- [YOUR INSTRUCTIONS]
What's needed: every entry, printed exactly, minus the images.

[TASK MATERIAL — start]

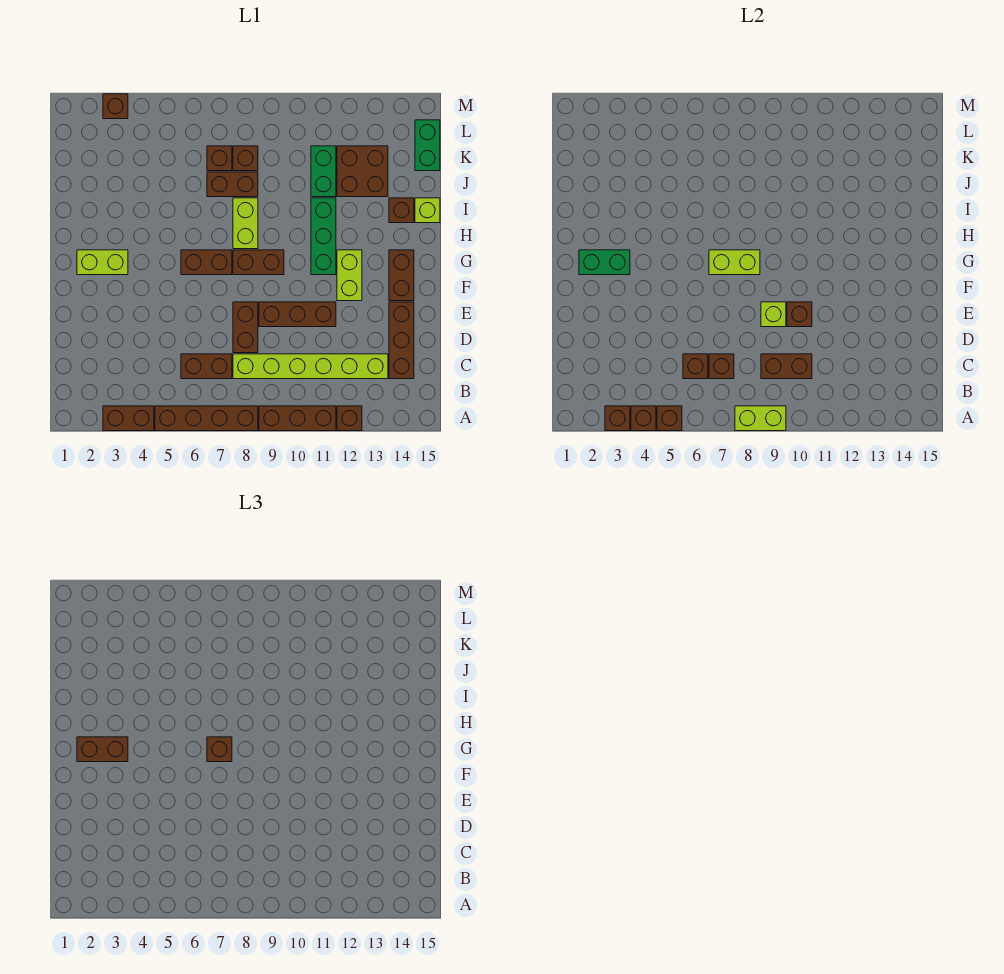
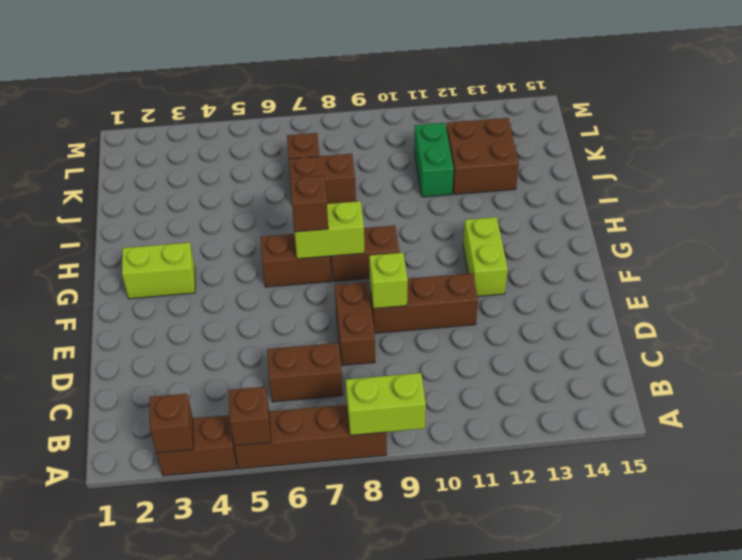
none -> brown brick A9:A11 level 1
none -> brown brick A12 level 1
none -> lime brick C8:C13 level 1
none -> brown brick C14:E14 level 1

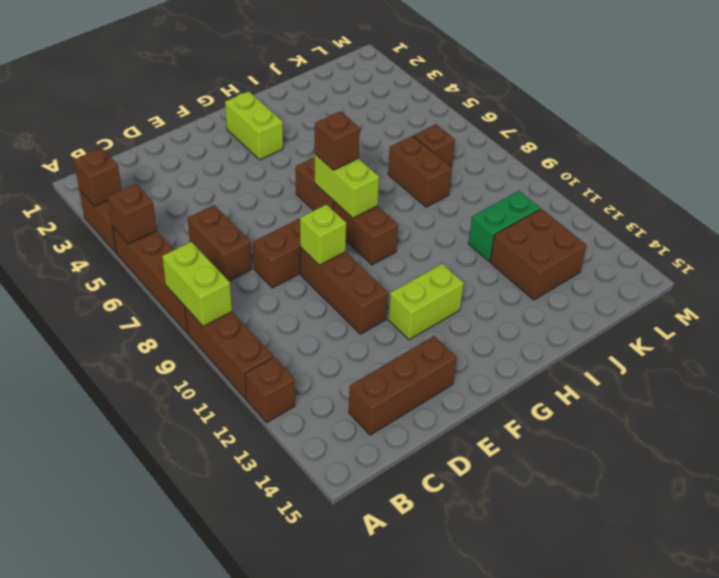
none -> lime brick C8:C13 level 1
none -> brown brick F14:G14 level 1
none -> green brick G11:I11 level 1
none -> lime brick H8:I8 level 1

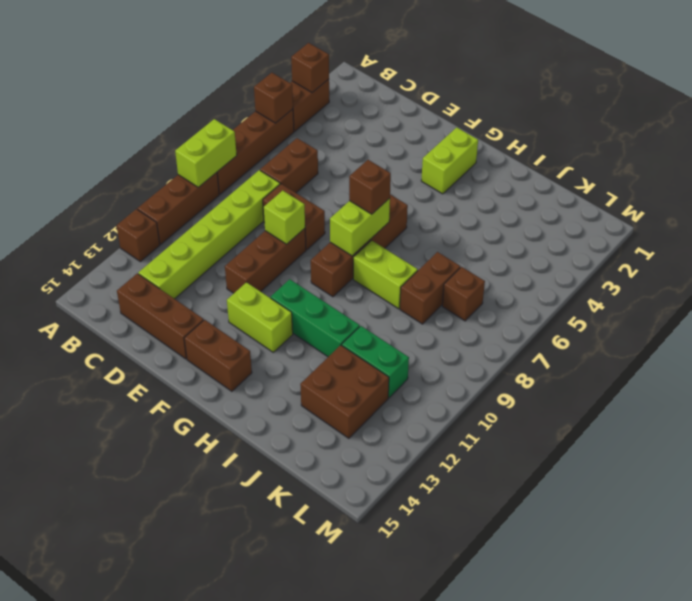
none -> brown brick I14 level 1
none -> lime brick I15 level 1
none -> brown brick K8 level 1
none -> green brick K15:L15 level 1

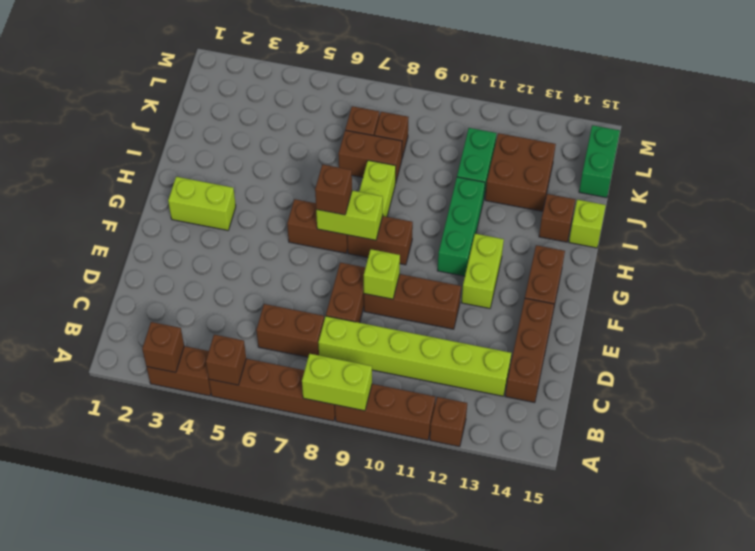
none -> brown brick M3 level 1
none -> brown brick A4 level 2
none -> brown brick C6 level 2
none -> brown brick C7 level 2

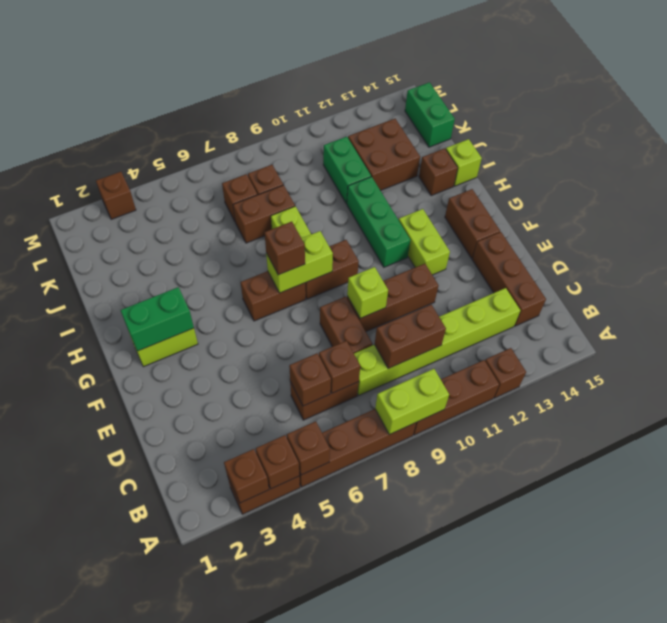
none -> brown brick E10 level 2
none -> brown brick G2:G3 level 3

[TASK MATERIAL — finish]

- [RESULT OF THIS TASK]
none -> brown brick A9:A11 level 1
none -> brown brick A12 level 1
none -> lime brick C8:C13 level 1
none -> brown brick C14:E14 level 1

none -> lime brick C8:C13 level 1
none -> brown brick F14:G14 level 1
none -> green brick G11:I11 level 1
none -> lime brick H8:I8 level 1

none -> brown brick I14 level 1
none -> lime brick I15 level 1
none -> brown brick K8 level 1
none -> green brick K15:L15 level 1

none -> brown brick M3 level 1
none -> brown brick A4 level 2
none -> brown brick C6 level 2
none -> brown brick C7 level 2

none -> brown brick E10 level 2
none -> brown brick G2:G3 level 3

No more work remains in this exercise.